# The problem:
Copy every record word for word. Pictures are not part of the copy.

# Record extracts:
————————

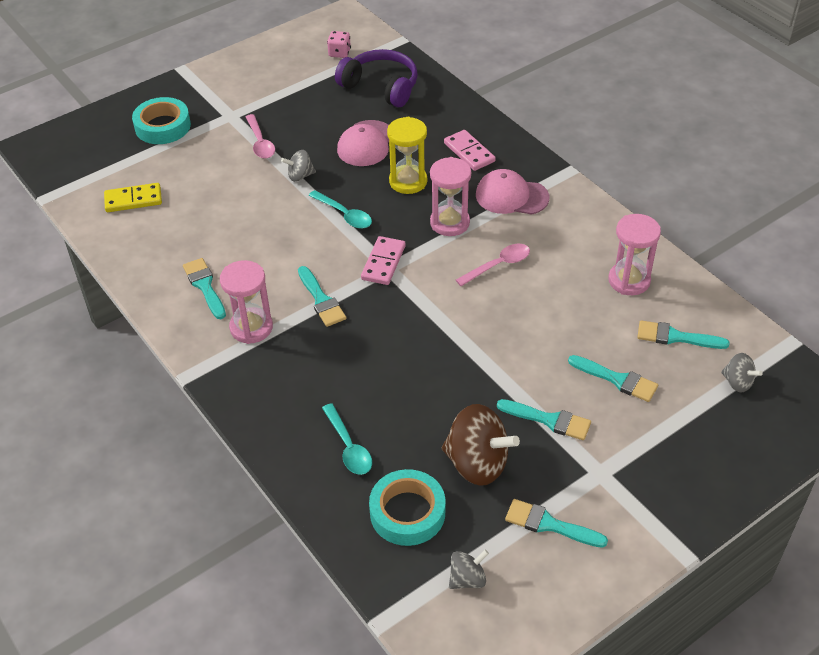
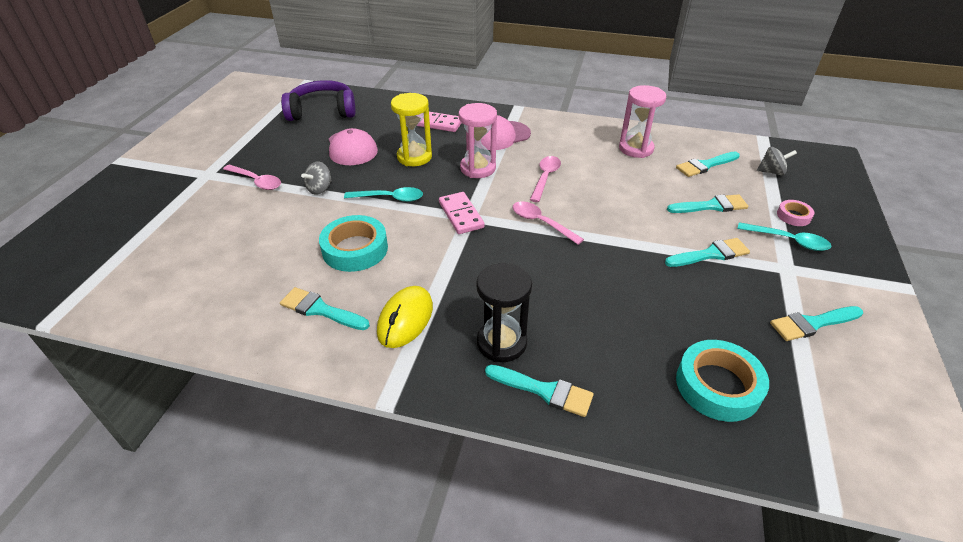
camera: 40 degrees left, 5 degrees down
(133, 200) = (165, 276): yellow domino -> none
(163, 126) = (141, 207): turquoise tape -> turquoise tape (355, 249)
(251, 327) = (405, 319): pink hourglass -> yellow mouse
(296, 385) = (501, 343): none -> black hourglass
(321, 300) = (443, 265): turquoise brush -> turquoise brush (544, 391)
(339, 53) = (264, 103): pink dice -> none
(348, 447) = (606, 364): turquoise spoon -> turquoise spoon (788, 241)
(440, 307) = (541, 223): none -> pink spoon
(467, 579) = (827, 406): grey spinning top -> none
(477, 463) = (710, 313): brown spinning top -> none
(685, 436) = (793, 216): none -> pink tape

————————

# Exercise solution:
camera: 40 degrees left, 5 degrees down
(133, 200) = (165, 276): yellow domino -> none
(163, 126) = (141, 207): turquoise tape -> turquoise tape (355, 249)
(251, 327) = (405, 319): pink hourglass -> yellow mouse
(296, 385) = (501, 343): none -> black hourglass
(321, 300) = (443, 265): turquoise brush -> turquoise brush (544, 391)
(339, 53) = (264, 103): pink dice -> none
(348, 447) = (606, 364): turquoise spoon -> turquoise spoon (788, 241)
(440, 307) = (541, 223): none -> pink spoon
(467, 579) = (827, 406): grey spinning top -> none
(477, 463) = (710, 313): brown spinning top -> none
(685, 436) = (793, 216): none -> pink tape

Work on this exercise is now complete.